Only the lines from the one containing "GreenCandle (no. 1 from left)" through the last line of the data below belong in your answer, copied exactly and without pictures.

Start of Extracted records

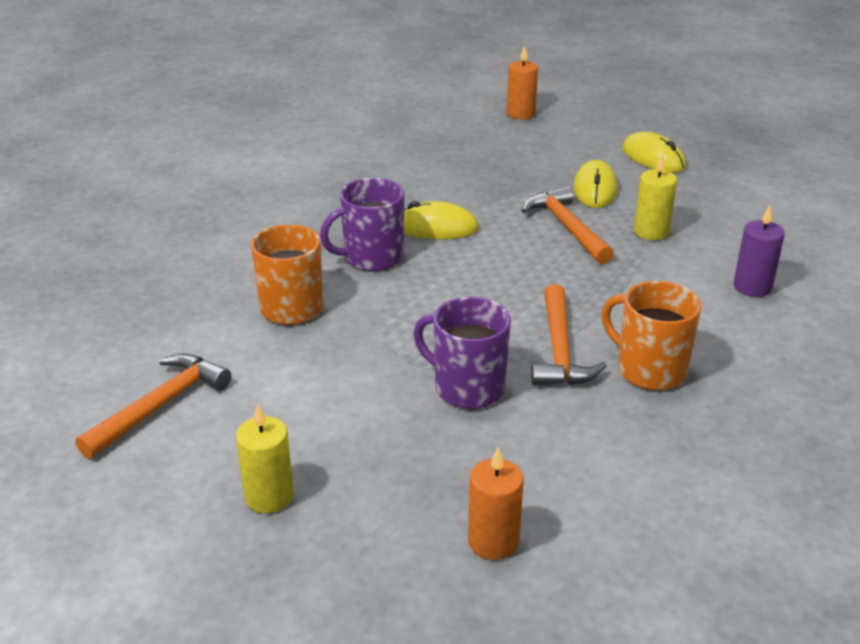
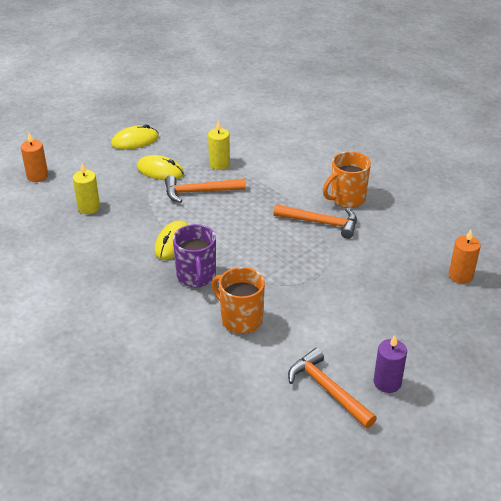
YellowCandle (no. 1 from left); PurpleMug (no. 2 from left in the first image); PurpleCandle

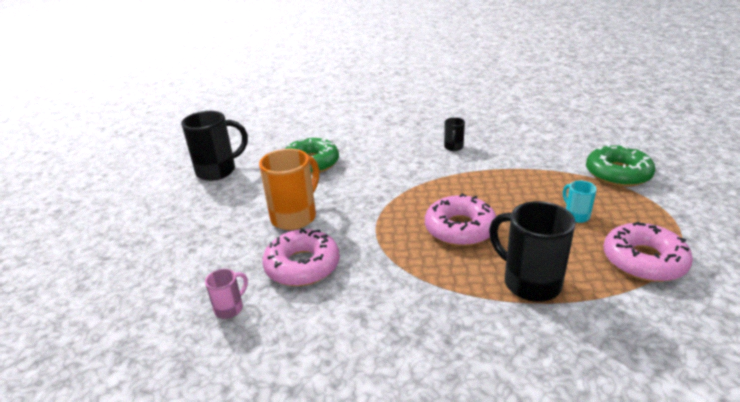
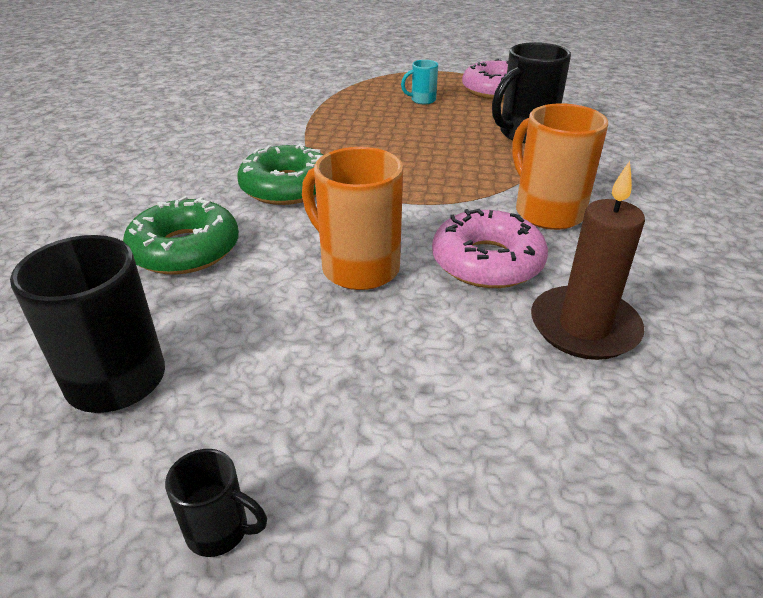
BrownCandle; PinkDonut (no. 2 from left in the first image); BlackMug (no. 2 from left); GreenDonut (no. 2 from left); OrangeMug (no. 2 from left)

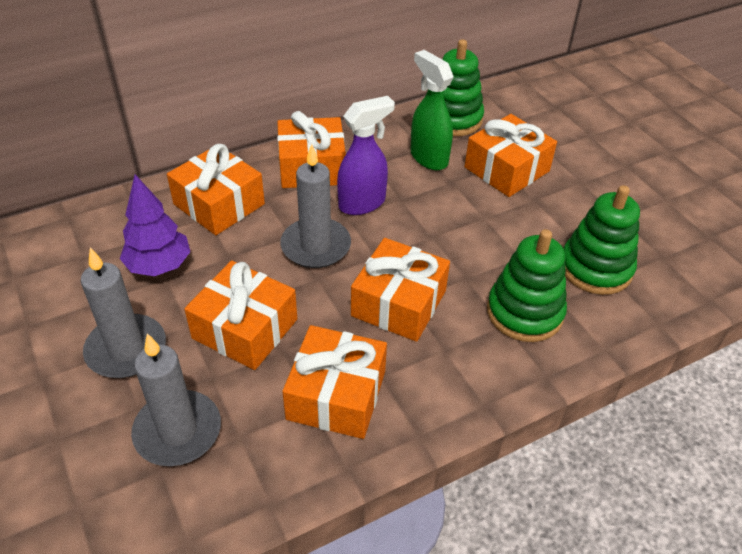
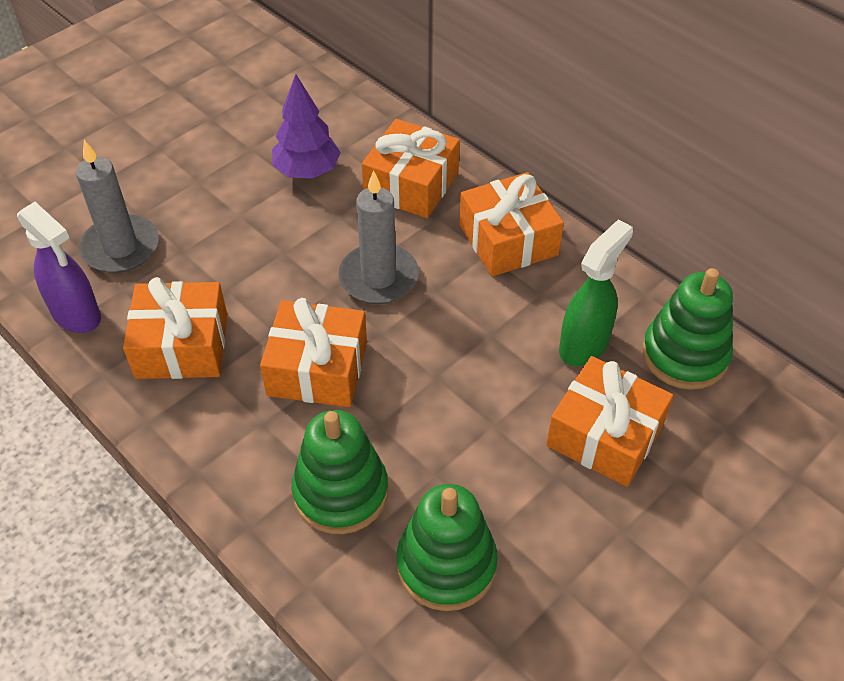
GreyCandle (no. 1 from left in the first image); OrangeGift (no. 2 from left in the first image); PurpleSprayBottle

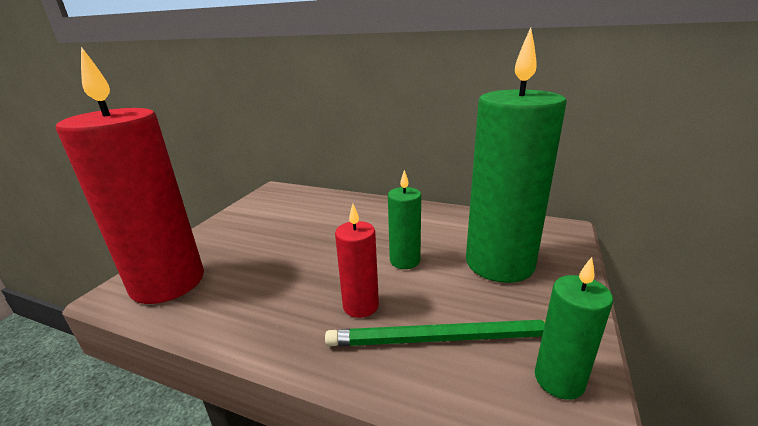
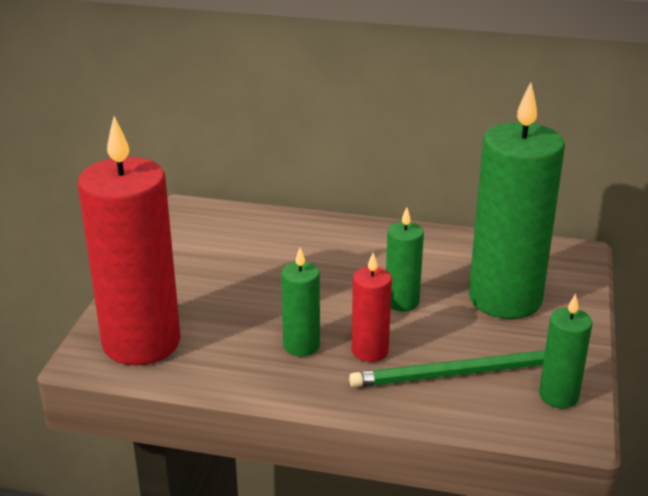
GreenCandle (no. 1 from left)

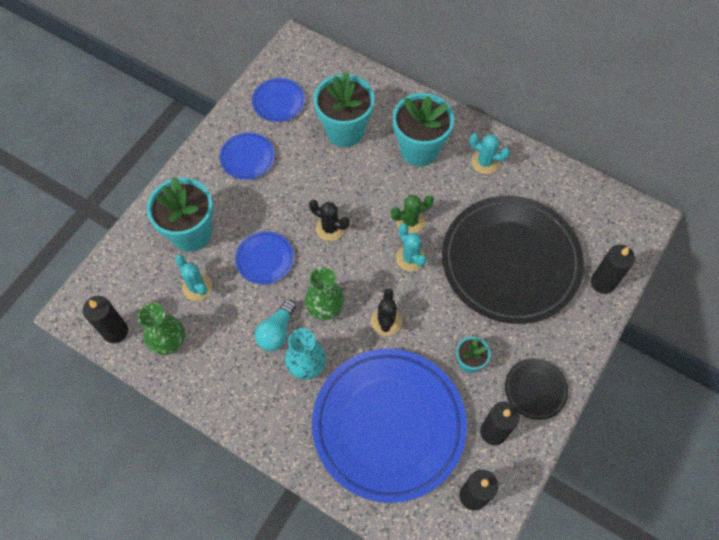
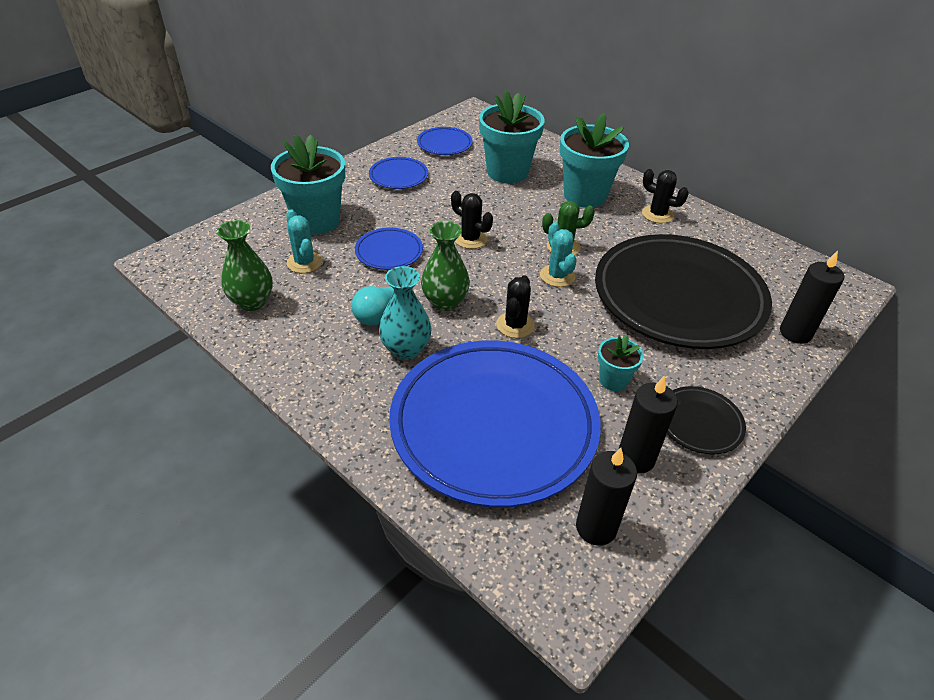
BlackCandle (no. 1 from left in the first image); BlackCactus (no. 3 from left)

End of Extracted records

### The completed task
GreenCandle (no. 1 from left)

BlackCandle (no. 1 from left in the first image); BlackCactus (no. 3 from left)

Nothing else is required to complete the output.